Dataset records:
▽

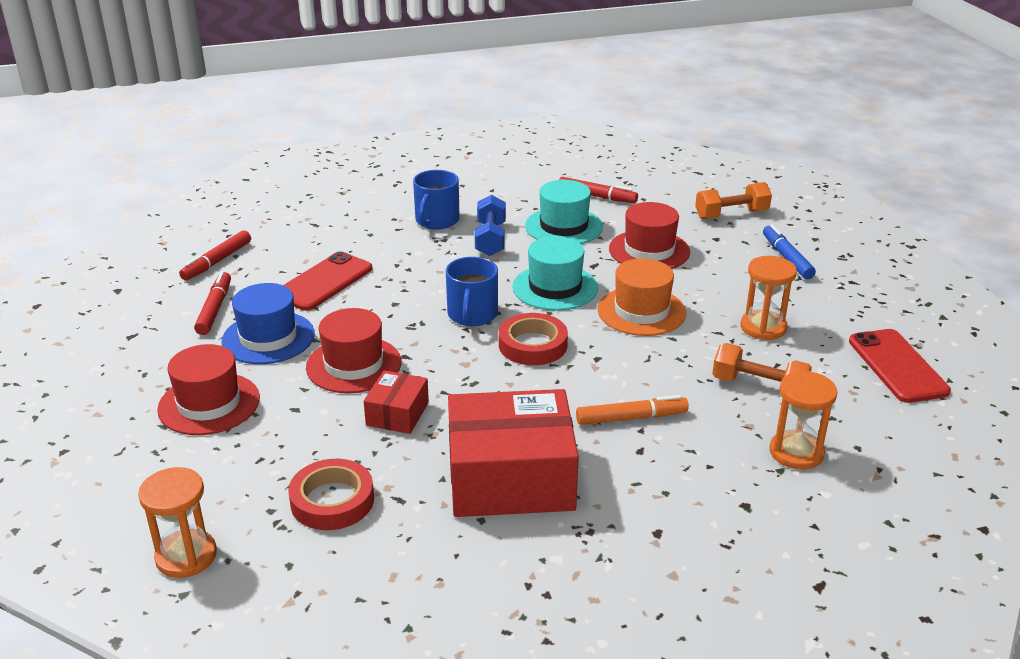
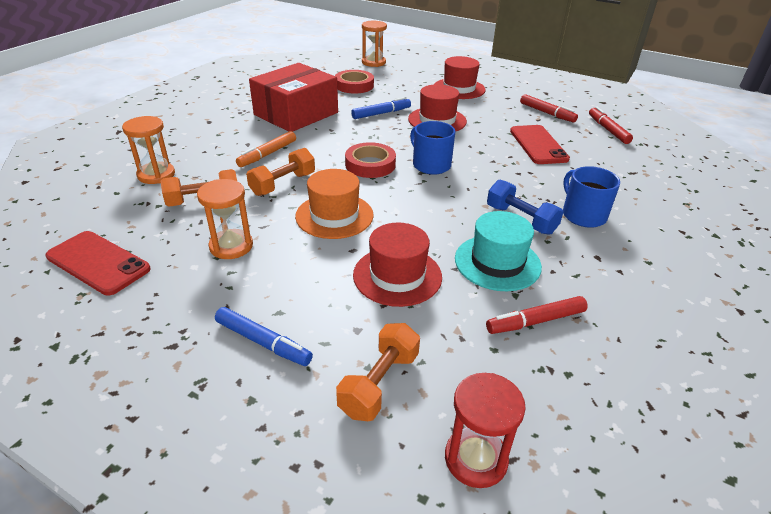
camera: 135 degrees right, 5 degrees up
(268, 338) = (496, 114): blue hat -> none
(397, 414) = (381, 113): red box -> blue marker
(555, 287) = (415, 204): turquoise hat -> none
(655, 367) = (283, 184): none -> orange dumbbell
(714, 178) = (476, 459): none -> red hourglass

△

▸ EXERCISE AIM: Where does the string "none" appear in the records above? Show every line that holds it.

▸ EXERCISE OUTPUT:
(268, 338) = (496, 114): blue hat -> none
(555, 287) = (415, 204): turquoise hat -> none
(655, 367) = (283, 184): none -> orange dumbbell
(714, 178) = (476, 459): none -> red hourglass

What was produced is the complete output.